▶ _About this task_:
Nothing should appear in the answer except the lines below from the line containing "purple circle: (445, 425)" through the line containing "red arrow: (477, 167)", copied exactly, with pictures left out.

◆ ◆ ◆

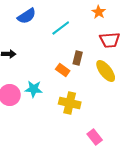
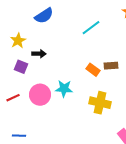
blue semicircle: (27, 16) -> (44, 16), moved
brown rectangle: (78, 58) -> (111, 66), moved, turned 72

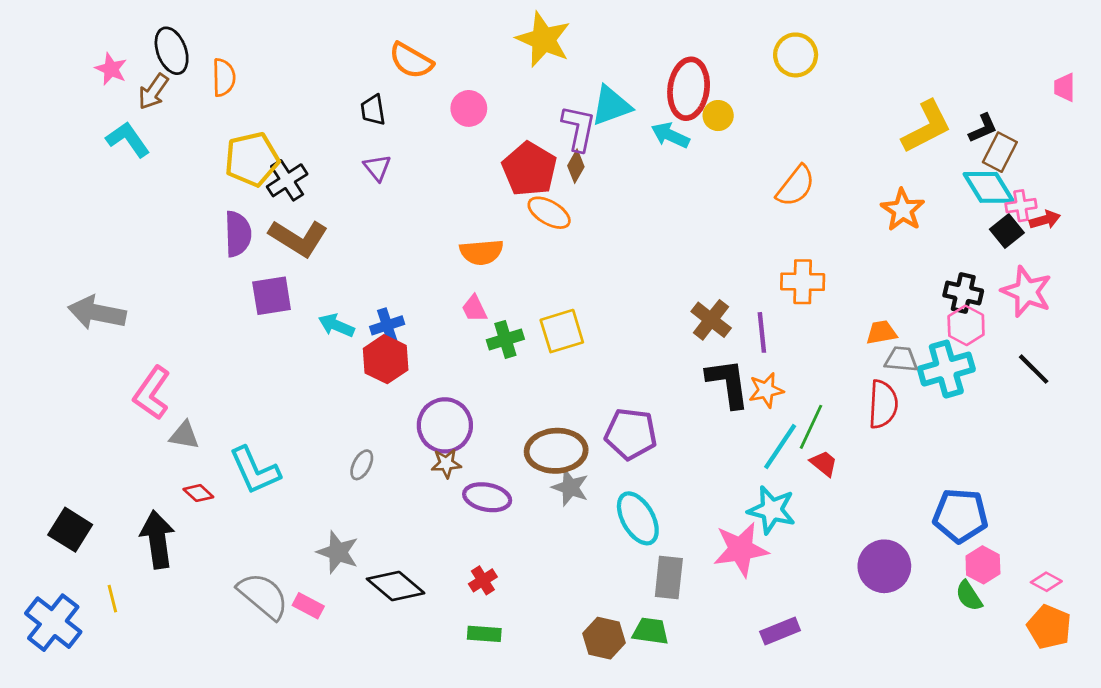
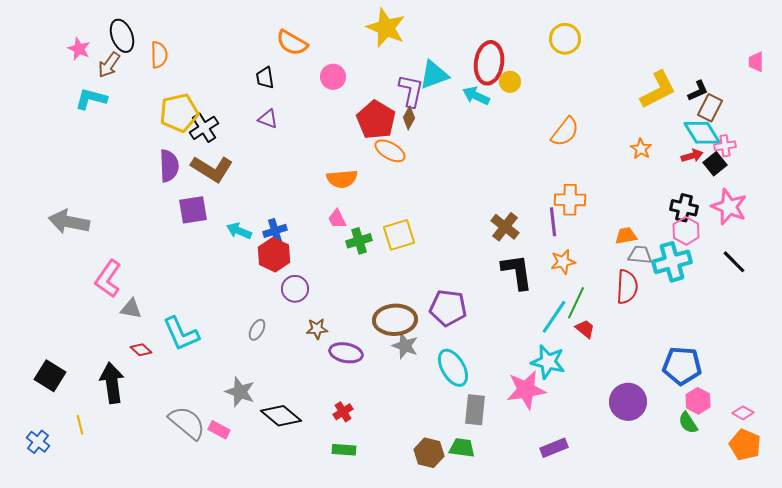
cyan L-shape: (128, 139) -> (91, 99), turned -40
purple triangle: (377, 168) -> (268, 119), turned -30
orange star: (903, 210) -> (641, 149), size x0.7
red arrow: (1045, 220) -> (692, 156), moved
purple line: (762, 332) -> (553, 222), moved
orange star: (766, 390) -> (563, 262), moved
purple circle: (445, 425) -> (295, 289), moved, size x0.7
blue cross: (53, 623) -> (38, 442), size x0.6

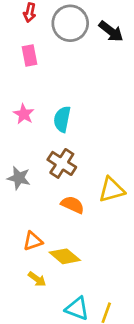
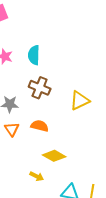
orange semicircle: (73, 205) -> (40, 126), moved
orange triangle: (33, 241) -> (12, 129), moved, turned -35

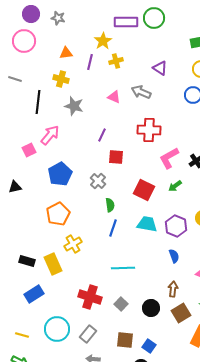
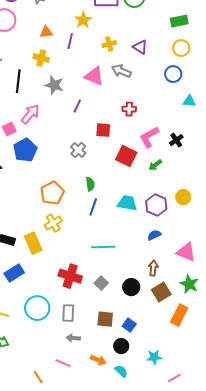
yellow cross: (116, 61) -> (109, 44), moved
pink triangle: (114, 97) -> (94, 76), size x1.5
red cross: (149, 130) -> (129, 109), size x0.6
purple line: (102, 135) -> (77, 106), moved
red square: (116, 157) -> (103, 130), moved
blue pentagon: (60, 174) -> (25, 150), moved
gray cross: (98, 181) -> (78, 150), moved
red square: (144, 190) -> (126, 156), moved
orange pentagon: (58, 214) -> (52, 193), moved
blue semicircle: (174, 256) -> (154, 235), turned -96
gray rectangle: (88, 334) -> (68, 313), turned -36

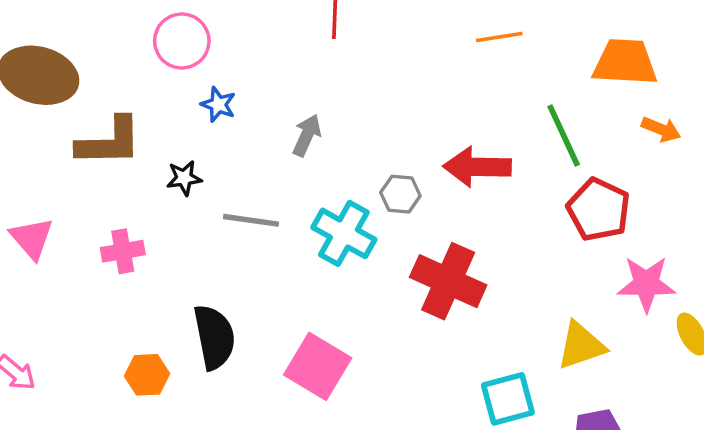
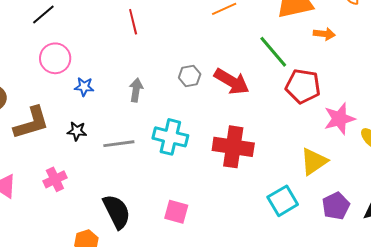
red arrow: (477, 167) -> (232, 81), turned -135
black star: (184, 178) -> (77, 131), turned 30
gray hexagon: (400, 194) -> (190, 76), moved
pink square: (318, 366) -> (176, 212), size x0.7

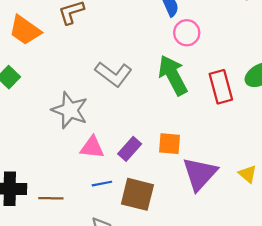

◆ ◆ ◆

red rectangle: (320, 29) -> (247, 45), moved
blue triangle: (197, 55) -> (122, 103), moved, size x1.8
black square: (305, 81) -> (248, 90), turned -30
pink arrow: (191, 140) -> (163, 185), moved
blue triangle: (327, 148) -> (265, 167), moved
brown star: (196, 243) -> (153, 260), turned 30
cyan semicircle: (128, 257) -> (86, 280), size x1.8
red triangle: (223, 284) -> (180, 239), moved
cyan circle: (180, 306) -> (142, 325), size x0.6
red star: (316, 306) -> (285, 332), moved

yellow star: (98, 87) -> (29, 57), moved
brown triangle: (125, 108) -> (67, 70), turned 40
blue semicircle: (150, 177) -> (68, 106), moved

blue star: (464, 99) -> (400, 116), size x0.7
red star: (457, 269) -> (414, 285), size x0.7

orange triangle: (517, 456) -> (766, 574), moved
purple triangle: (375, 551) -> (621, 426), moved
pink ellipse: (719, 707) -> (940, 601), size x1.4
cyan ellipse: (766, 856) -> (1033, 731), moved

◆ ◆ ◆

▶ _Finished task_:
purple circle: (445, 425) -> (295, 289), moved, size x0.7
blue cross: (53, 623) -> (38, 442), size x0.6

orange semicircle: (73, 205) -> (40, 126), moved
orange triangle: (33, 241) -> (12, 129), moved, turned -35

yellow cross: (116, 61) -> (109, 44), moved
pink triangle: (114, 97) -> (94, 76), size x1.5
red cross: (149, 130) -> (129, 109), size x0.6
purple line: (102, 135) -> (77, 106), moved
red square: (116, 157) -> (103, 130), moved
blue pentagon: (60, 174) -> (25, 150), moved
gray cross: (98, 181) -> (78, 150), moved
red square: (144, 190) -> (126, 156), moved
orange pentagon: (58, 214) -> (52, 193), moved
blue semicircle: (174, 256) -> (154, 235), turned -96
gray rectangle: (88, 334) -> (68, 313), turned -36

red arrow: (477, 167) -> (232, 81), turned -135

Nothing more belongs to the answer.